Stored entries:
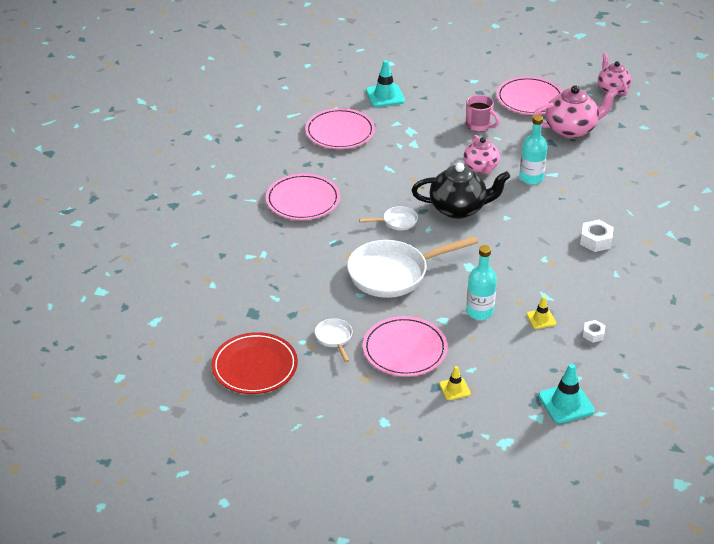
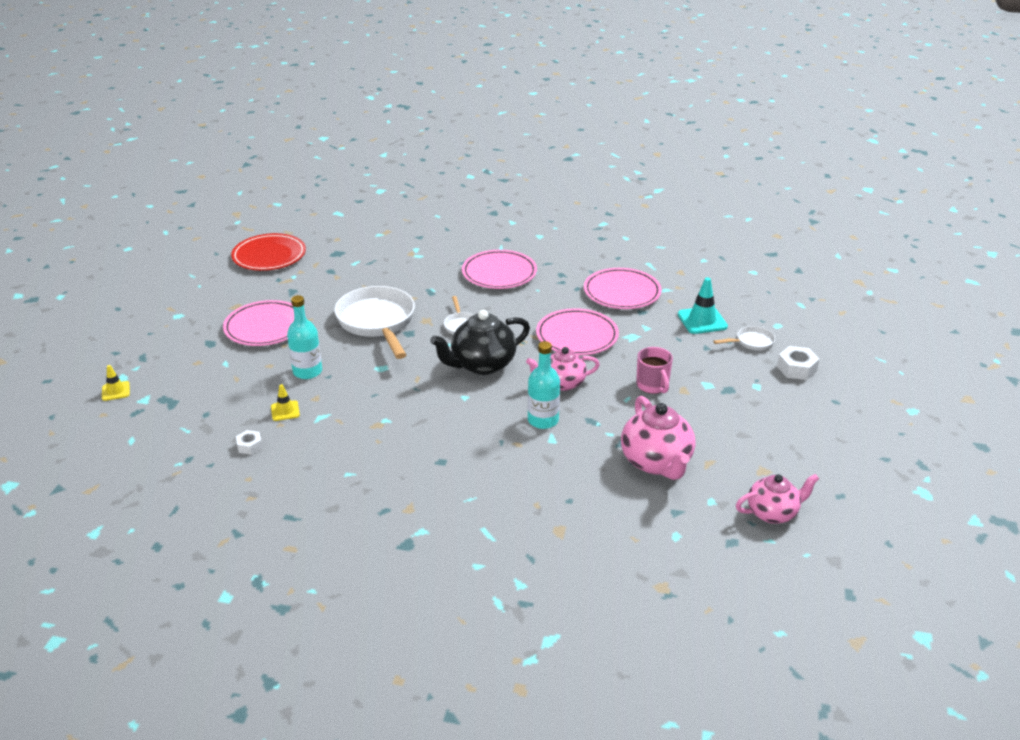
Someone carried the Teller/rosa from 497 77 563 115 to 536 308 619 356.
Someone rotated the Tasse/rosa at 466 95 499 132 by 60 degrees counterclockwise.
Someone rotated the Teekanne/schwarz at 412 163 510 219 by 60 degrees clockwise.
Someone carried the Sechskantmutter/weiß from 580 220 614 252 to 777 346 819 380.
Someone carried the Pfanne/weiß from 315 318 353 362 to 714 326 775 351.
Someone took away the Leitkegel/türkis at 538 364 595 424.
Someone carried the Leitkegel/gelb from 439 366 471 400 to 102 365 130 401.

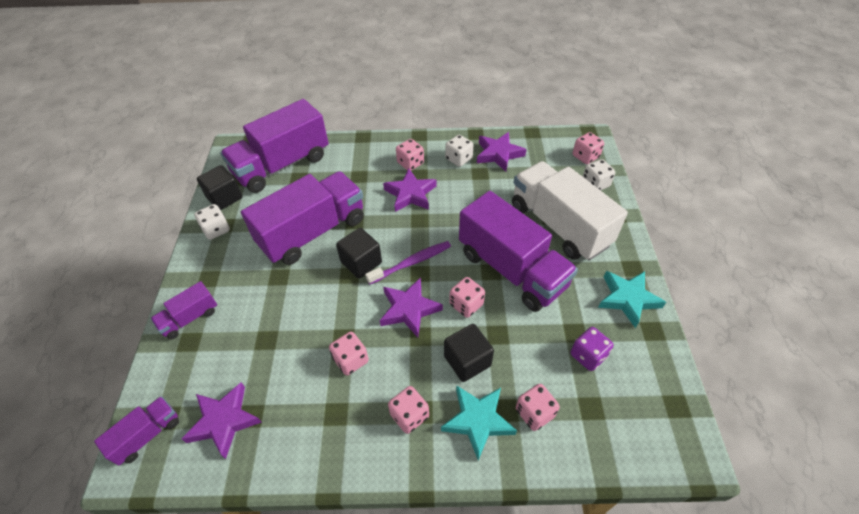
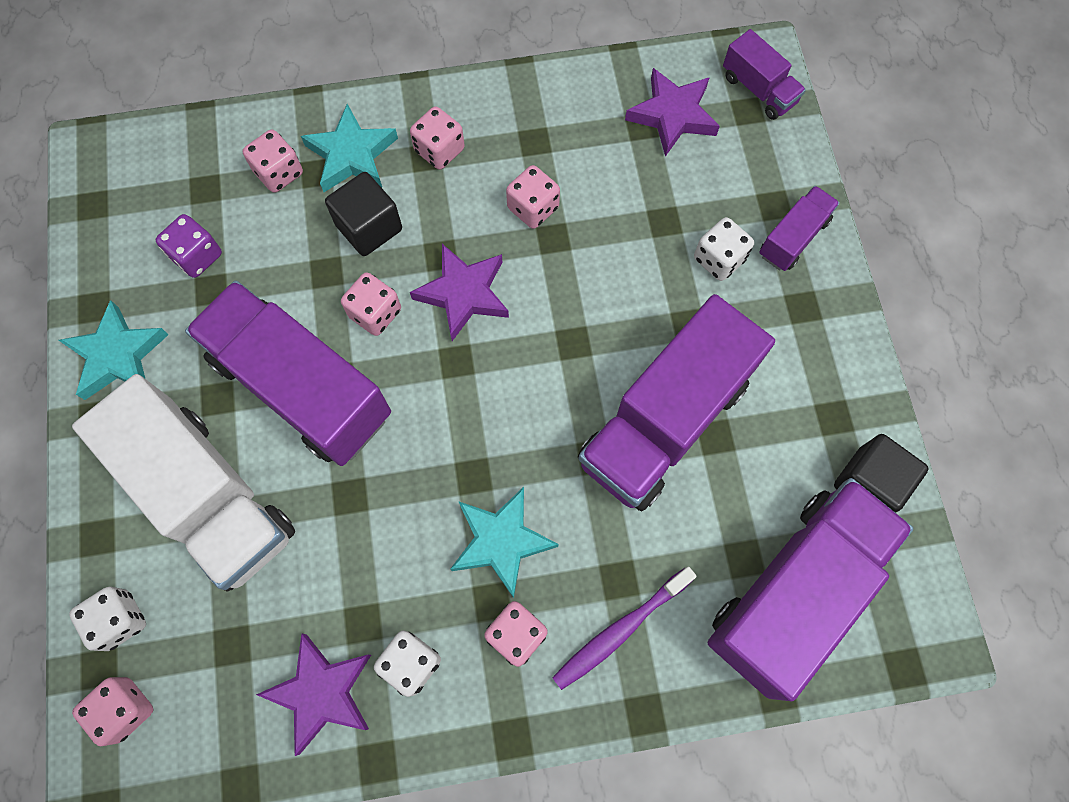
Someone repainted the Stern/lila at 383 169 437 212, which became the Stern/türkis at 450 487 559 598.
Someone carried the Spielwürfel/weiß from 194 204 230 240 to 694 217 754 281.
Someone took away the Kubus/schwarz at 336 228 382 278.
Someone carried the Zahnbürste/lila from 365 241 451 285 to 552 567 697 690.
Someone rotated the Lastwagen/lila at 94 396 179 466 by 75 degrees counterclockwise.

About this exercise: Show every line of the records above that contains the word "rosa".

Your response:
Someone carried the Teller/rosa from 497 77 563 115 to 536 308 619 356.
Someone rotated the Tasse/rosa at 466 95 499 132 by 60 degrees counterclockwise.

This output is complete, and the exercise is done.